----- SOURCE DATA
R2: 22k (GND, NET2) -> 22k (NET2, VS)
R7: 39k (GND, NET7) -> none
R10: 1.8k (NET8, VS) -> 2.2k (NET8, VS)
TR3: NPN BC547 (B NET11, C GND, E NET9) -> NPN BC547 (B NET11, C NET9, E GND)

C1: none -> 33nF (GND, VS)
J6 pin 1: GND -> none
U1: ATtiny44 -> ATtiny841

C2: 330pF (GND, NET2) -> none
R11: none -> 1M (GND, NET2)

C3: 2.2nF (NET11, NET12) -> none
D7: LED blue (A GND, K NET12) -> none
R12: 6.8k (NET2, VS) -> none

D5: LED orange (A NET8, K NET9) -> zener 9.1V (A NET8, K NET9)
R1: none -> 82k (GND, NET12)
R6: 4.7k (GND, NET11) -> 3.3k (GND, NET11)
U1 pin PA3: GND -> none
----------
----- SOURCE DATA
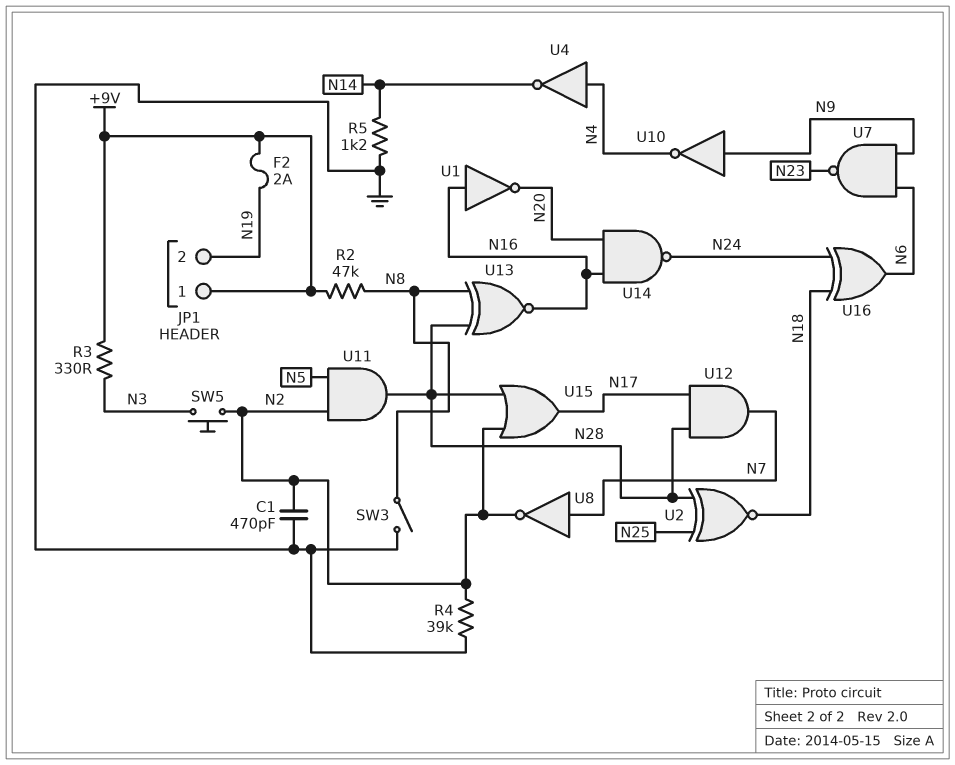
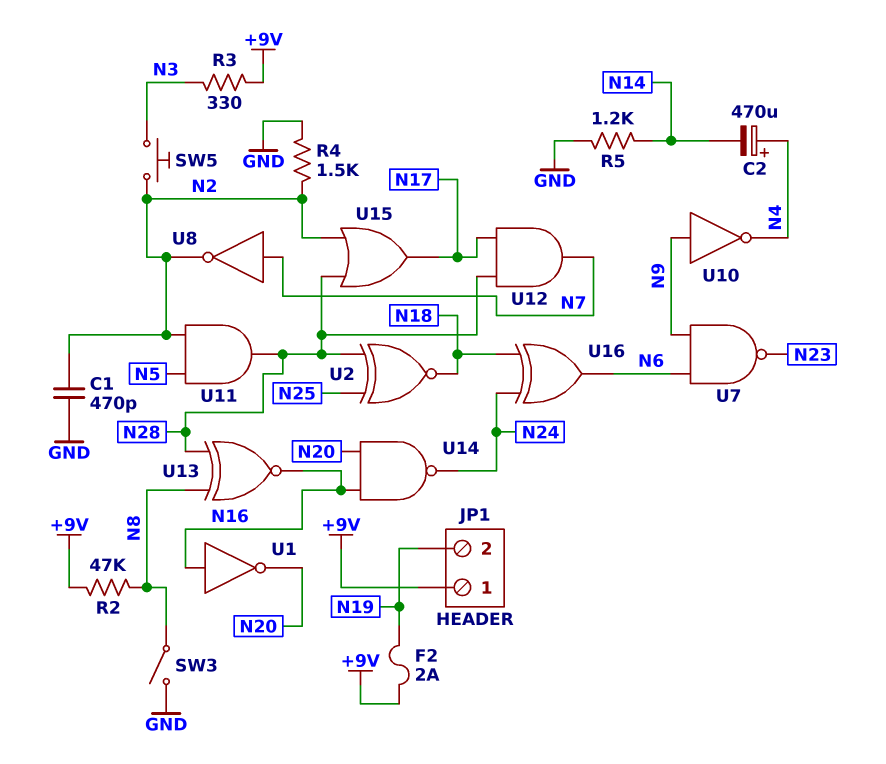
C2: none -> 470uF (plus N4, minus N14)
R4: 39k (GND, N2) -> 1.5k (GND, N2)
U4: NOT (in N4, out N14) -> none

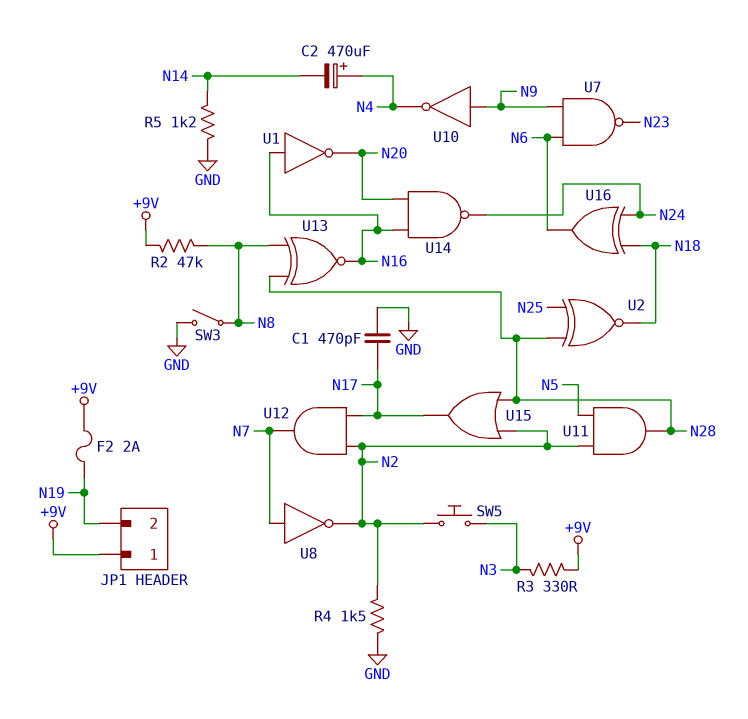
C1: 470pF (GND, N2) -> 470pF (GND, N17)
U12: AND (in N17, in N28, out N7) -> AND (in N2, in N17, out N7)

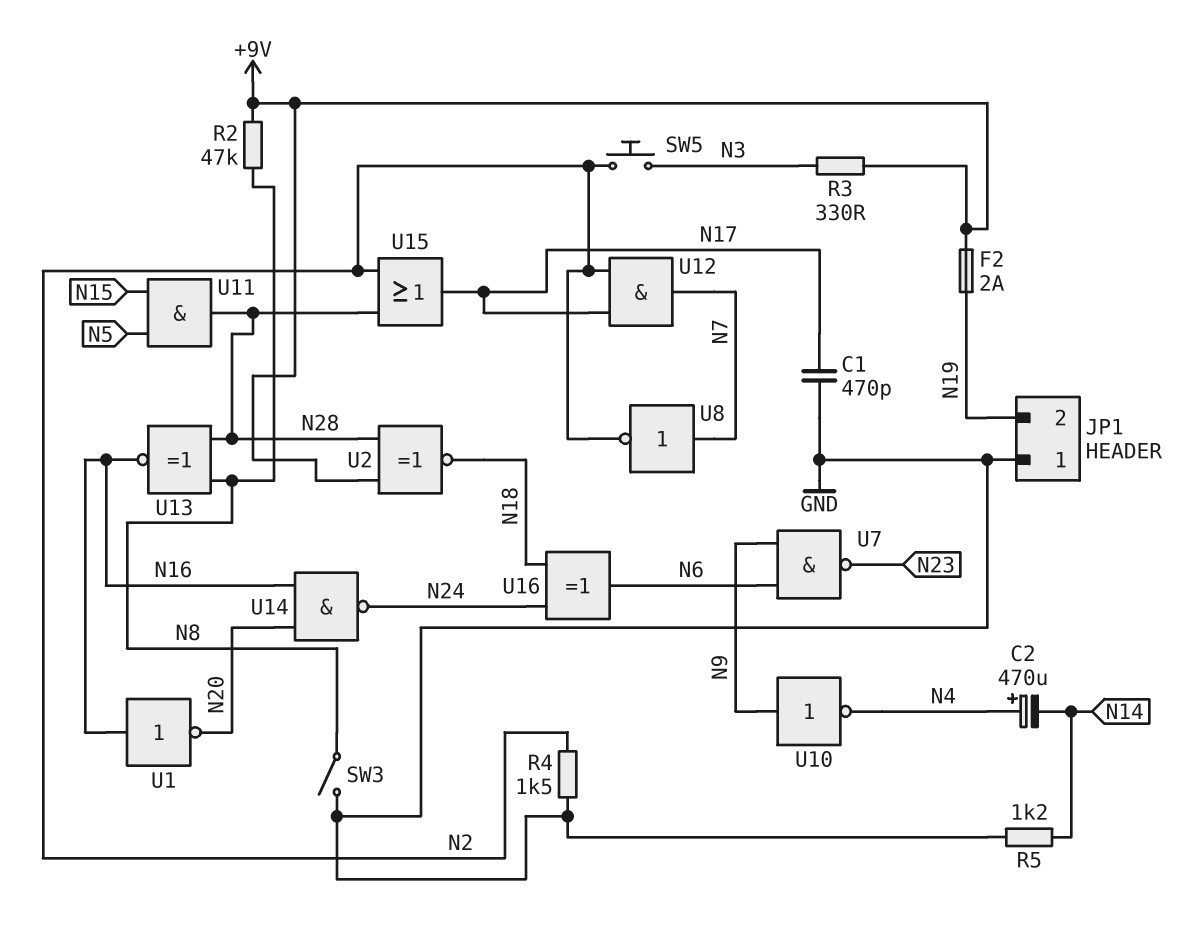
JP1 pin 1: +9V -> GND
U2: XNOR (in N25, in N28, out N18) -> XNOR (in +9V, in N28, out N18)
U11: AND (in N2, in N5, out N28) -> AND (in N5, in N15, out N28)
----------
----- SOURCE DATA
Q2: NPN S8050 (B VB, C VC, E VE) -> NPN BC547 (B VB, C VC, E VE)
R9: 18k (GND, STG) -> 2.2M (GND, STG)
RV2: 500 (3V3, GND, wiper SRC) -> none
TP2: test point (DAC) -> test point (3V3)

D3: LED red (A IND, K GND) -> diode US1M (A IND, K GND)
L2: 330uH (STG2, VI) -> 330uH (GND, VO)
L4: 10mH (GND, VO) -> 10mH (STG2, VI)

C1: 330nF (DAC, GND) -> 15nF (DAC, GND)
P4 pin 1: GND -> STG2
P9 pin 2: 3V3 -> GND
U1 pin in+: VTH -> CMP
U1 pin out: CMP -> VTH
----------
WHAT YOU ARE ASKED TO DO: All that should be written out is the stretch of lines above between the one holding "P4 pin 1: GND -> STG2" and the one holding "U1 pin out: CMP -> VTH", inclusive, exactly as given.

ANSWER TO THE PROBLEM:
P4 pin 1: GND -> STG2
P9 pin 2: 3V3 -> GND
U1 pin in+: VTH -> CMP
U1 pin out: CMP -> VTH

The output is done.